◆ **Data to use**
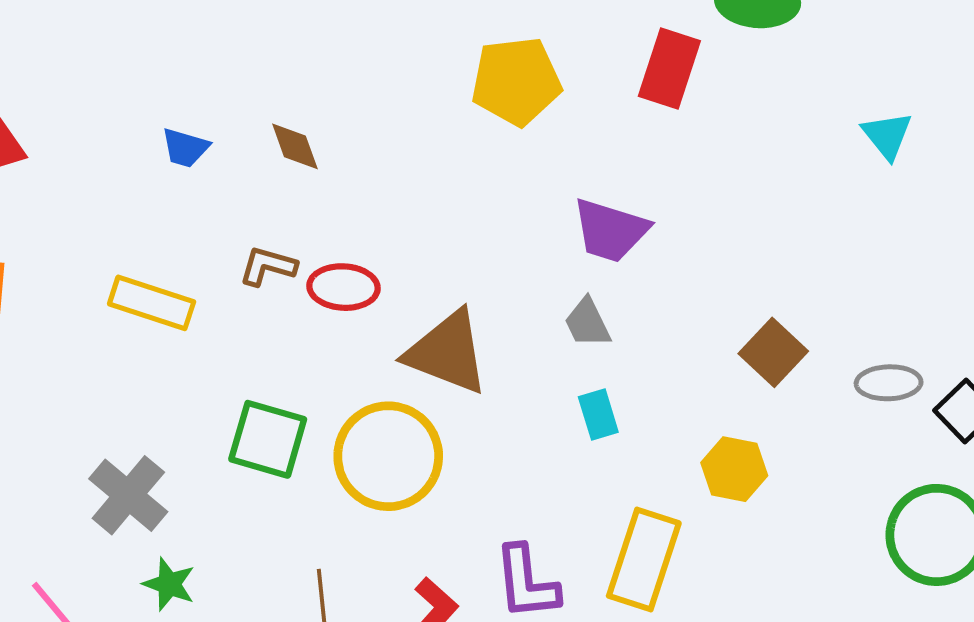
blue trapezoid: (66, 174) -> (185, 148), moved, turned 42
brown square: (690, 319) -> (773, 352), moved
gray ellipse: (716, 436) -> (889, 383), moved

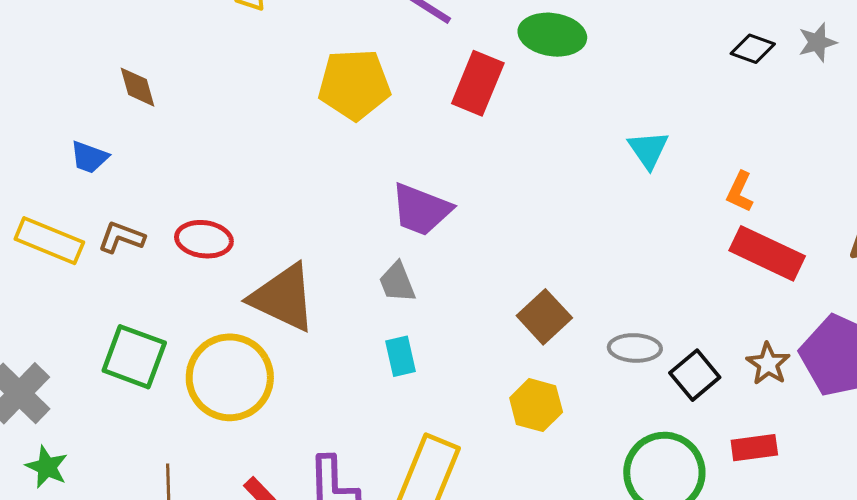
brown diamond: (295, 146) -> (137, 87), moved
blue trapezoid: (185, 148) -> (89, 157), moved
brown L-shape: (268, 266) -> (121, 237), moved
yellow hexagon: (734, 469) -> (536, 405), moved

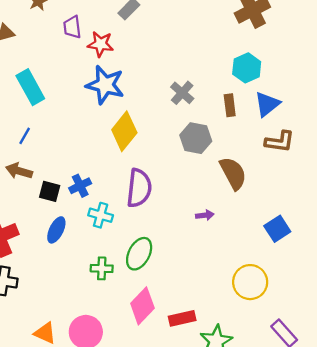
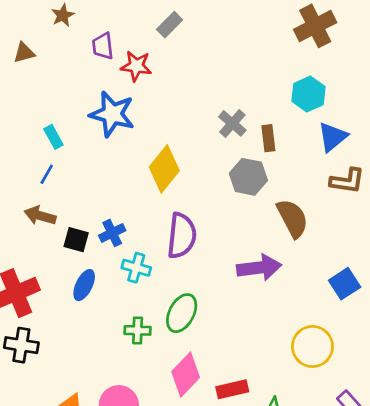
blue star: (105, 85) -> (112, 114), moved
cyan rectangle: (30, 87) -> (53, 137), moved, size x0.6
brown rectangle: (230, 105) -> (268, 138), moved
purple arrow: (205, 215) -> (259, 268), size x2.0

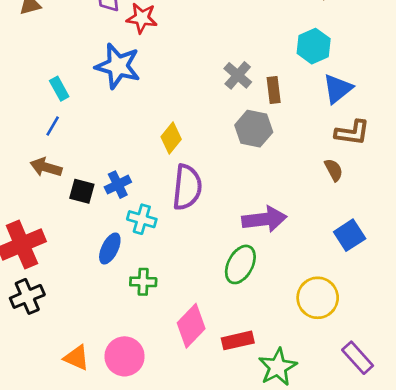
yellow diamond: (164, 169) -> (171, 138), moved, size x0.7
brown semicircle: (292, 218) -> (334, 170), moved, size x0.6
blue ellipse: (84, 285) -> (110, 249), moved
green ellipse: (182, 313) -> (240, 264), moved
black cross: (21, 345) -> (27, 296), turned -32

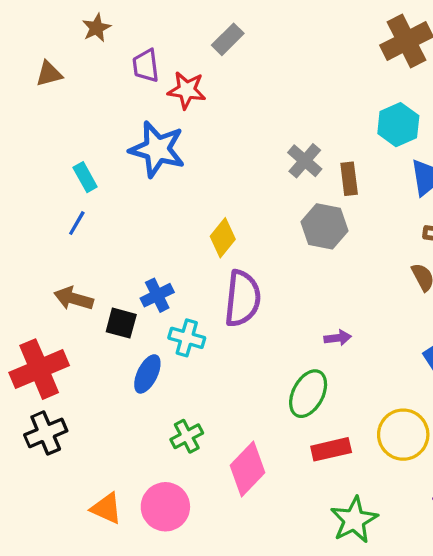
brown arrow: (46, 167) -> (74, 298), moved
black square: (82, 191) -> (121, 323), moved
purple arrow: (264, 219) -> (338, 338), size x0.5
green cross: (143, 282) -> (187, 436), moved, turned -30
red rectangle: (238, 340) -> (331, 449), moved

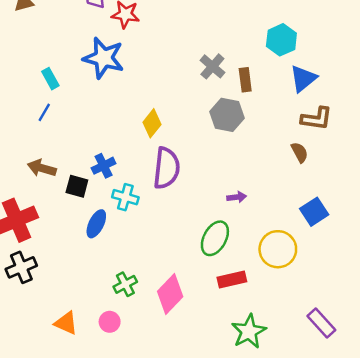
yellow circle: (403, 435) -> (278, 249), moved
green cross: (187, 436) -> (125, 284), moved
pink circle: (165, 507) -> (110, 322), size x0.6

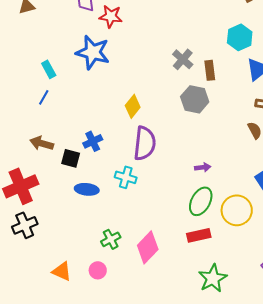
cyan cross: (125, 197) -> (126, 177), moved
blue ellipse: (96, 224) -> (87, 189), turned 70
green ellipse: (215, 238) -> (201, 201), moved

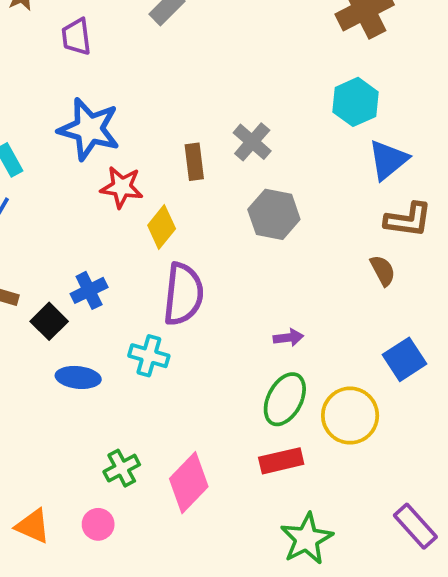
red star: (111, 16) -> (122, 187), moved
brown rectangle: (210, 70) -> (194, 162), moved
black square: (71, 158) -> (49, 321), turned 30

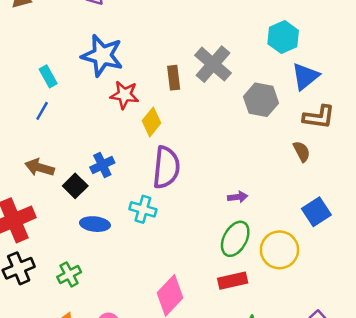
gray cross: (252, 142) -> (213, 64), size x1.4
gray hexagon: (274, 214) -> (261, 100), moved
green cross: (122, 468) -> (69, 274), moved

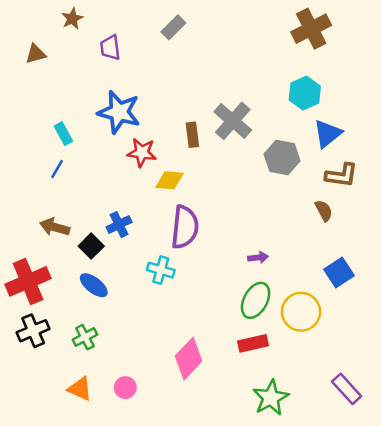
yellow diamond: (152, 122) -> (170, 180), turned 56
blue ellipse: (95, 224) -> (94, 285), moved, turned 32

◆ **Problem to work on**
Each line of the data should be printed again exactly. Please leave pictures out.

◆ **Solution for this exercise**
blue trapezoid: (66, 174) -> (185, 148), moved, turned 42
brown square: (690, 319) -> (773, 352), moved
gray ellipse: (716, 436) -> (889, 383), moved

brown diamond: (295, 146) -> (137, 87), moved
blue trapezoid: (185, 148) -> (89, 157), moved
brown L-shape: (268, 266) -> (121, 237), moved
yellow hexagon: (734, 469) -> (536, 405), moved

blue star: (105, 85) -> (112, 114), moved
cyan rectangle: (30, 87) -> (53, 137), moved, size x0.6
brown rectangle: (230, 105) -> (268, 138), moved
purple arrow: (205, 215) -> (259, 268), size x2.0

yellow diamond: (164, 169) -> (171, 138), moved, size x0.7
brown semicircle: (292, 218) -> (334, 170), moved, size x0.6
blue ellipse: (84, 285) -> (110, 249), moved
green ellipse: (182, 313) -> (240, 264), moved
black cross: (21, 345) -> (27, 296), turned -32

brown arrow: (46, 167) -> (74, 298), moved
black square: (82, 191) -> (121, 323), moved
purple arrow: (264, 219) -> (338, 338), size x0.5
green cross: (143, 282) -> (187, 436), moved, turned -30
red rectangle: (238, 340) -> (331, 449), moved

yellow circle: (403, 435) -> (278, 249), moved
green cross: (187, 436) -> (125, 284), moved
pink circle: (165, 507) -> (110, 322), size x0.6

cyan cross: (125, 197) -> (126, 177), moved
blue ellipse: (96, 224) -> (87, 189), turned 70
green ellipse: (215, 238) -> (201, 201), moved

red star: (111, 16) -> (122, 187), moved
brown rectangle: (210, 70) -> (194, 162), moved
black square: (71, 158) -> (49, 321), turned 30

gray cross: (252, 142) -> (213, 64), size x1.4
gray hexagon: (274, 214) -> (261, 100), moved
green cross: (122, 468) -> (69, 274), moved

yellow diamond: (152, 122) -> (170, 180), turned 56
blue ellipse: (95, 224) -> (94, 285), moved, turned 32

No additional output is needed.